- **Aim of the exercise**: Would you repeat the whole listing exactly, pictures excluded?

□ □ □ □ □

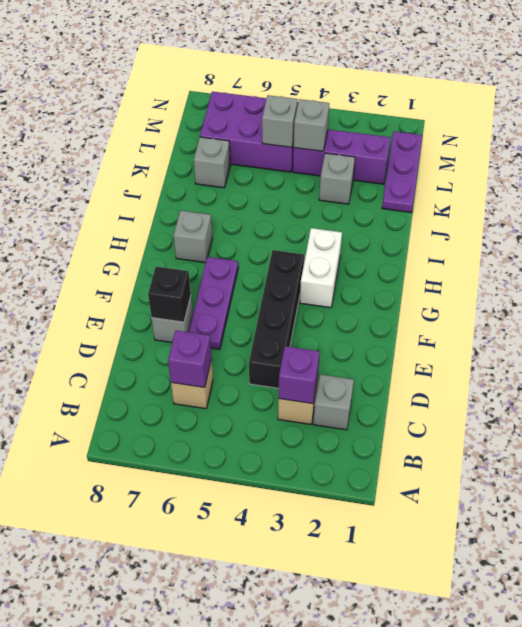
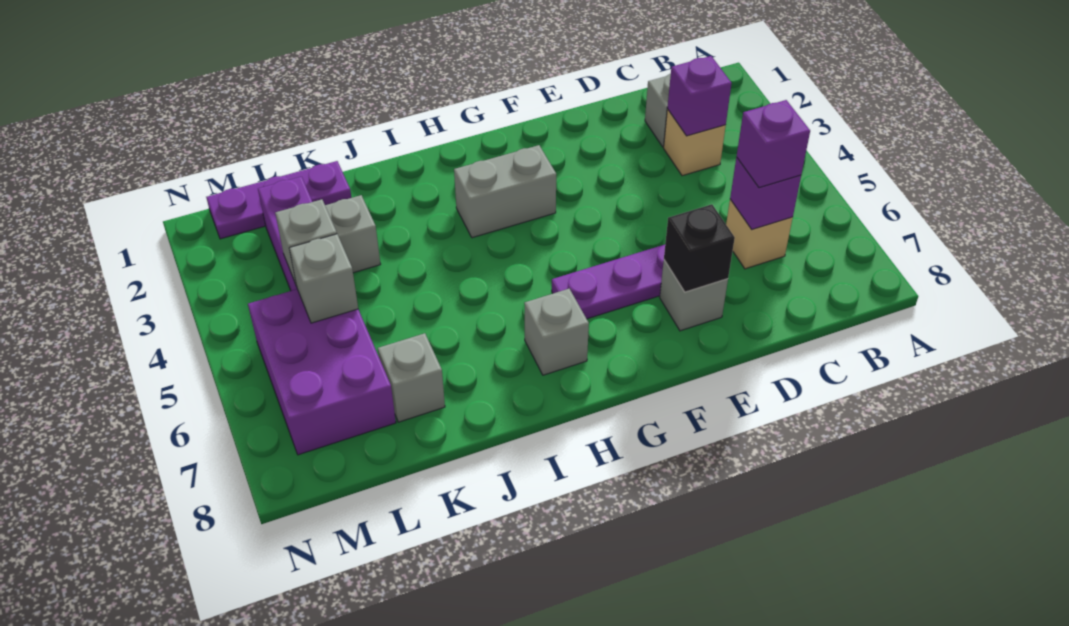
none -> purple brick C6 level 3
black brick D4:G4 level 1 -> none
white brick G3:H3 level 1 -> grey brick G3:H3 level 1

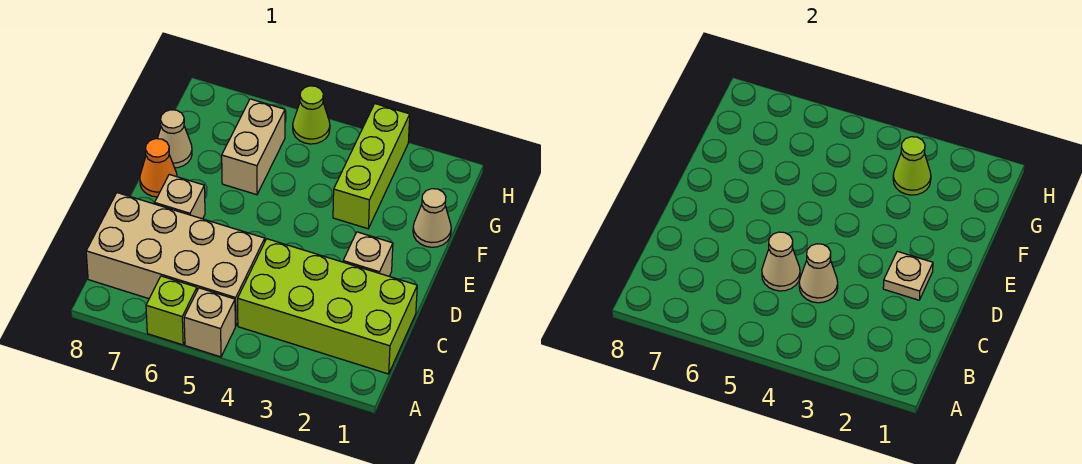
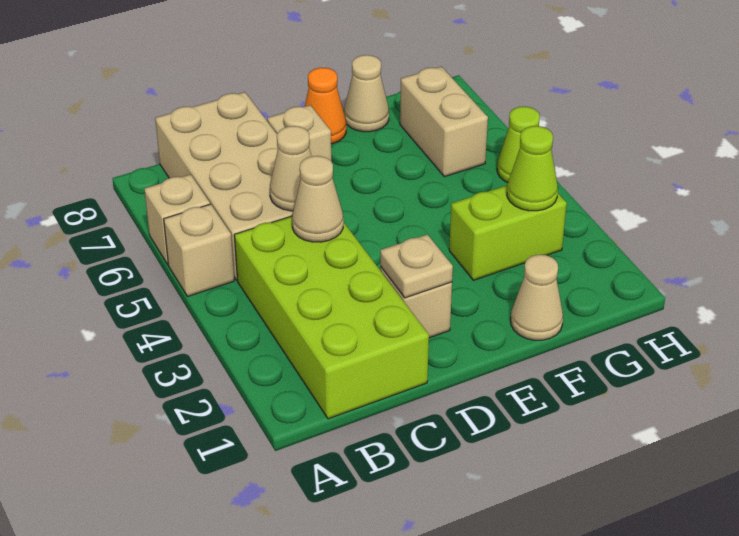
lime brick A6 level 1 -> tan brick A6 level 1
lime brick F3:H3 level 1 -> lime brick F3:G3 level 1
tan brick F6:G6 level 1 -> tan brick G6:G7 level 1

□ □ □ □ □

- **Result**:
none -> purple brick C6 level 3
black brick D4:G4 level 1 -> none
white brick G3:H3 level 1 -> grey brick G3:H3 level 1

lime brick A6 level 1 -> tan brick A6 level 1
lime brick F3:H3 level 1 -> lime brick F3:G3 level 1
tan brick F6:G6 level 1 -> tan brick G6:G7 level 1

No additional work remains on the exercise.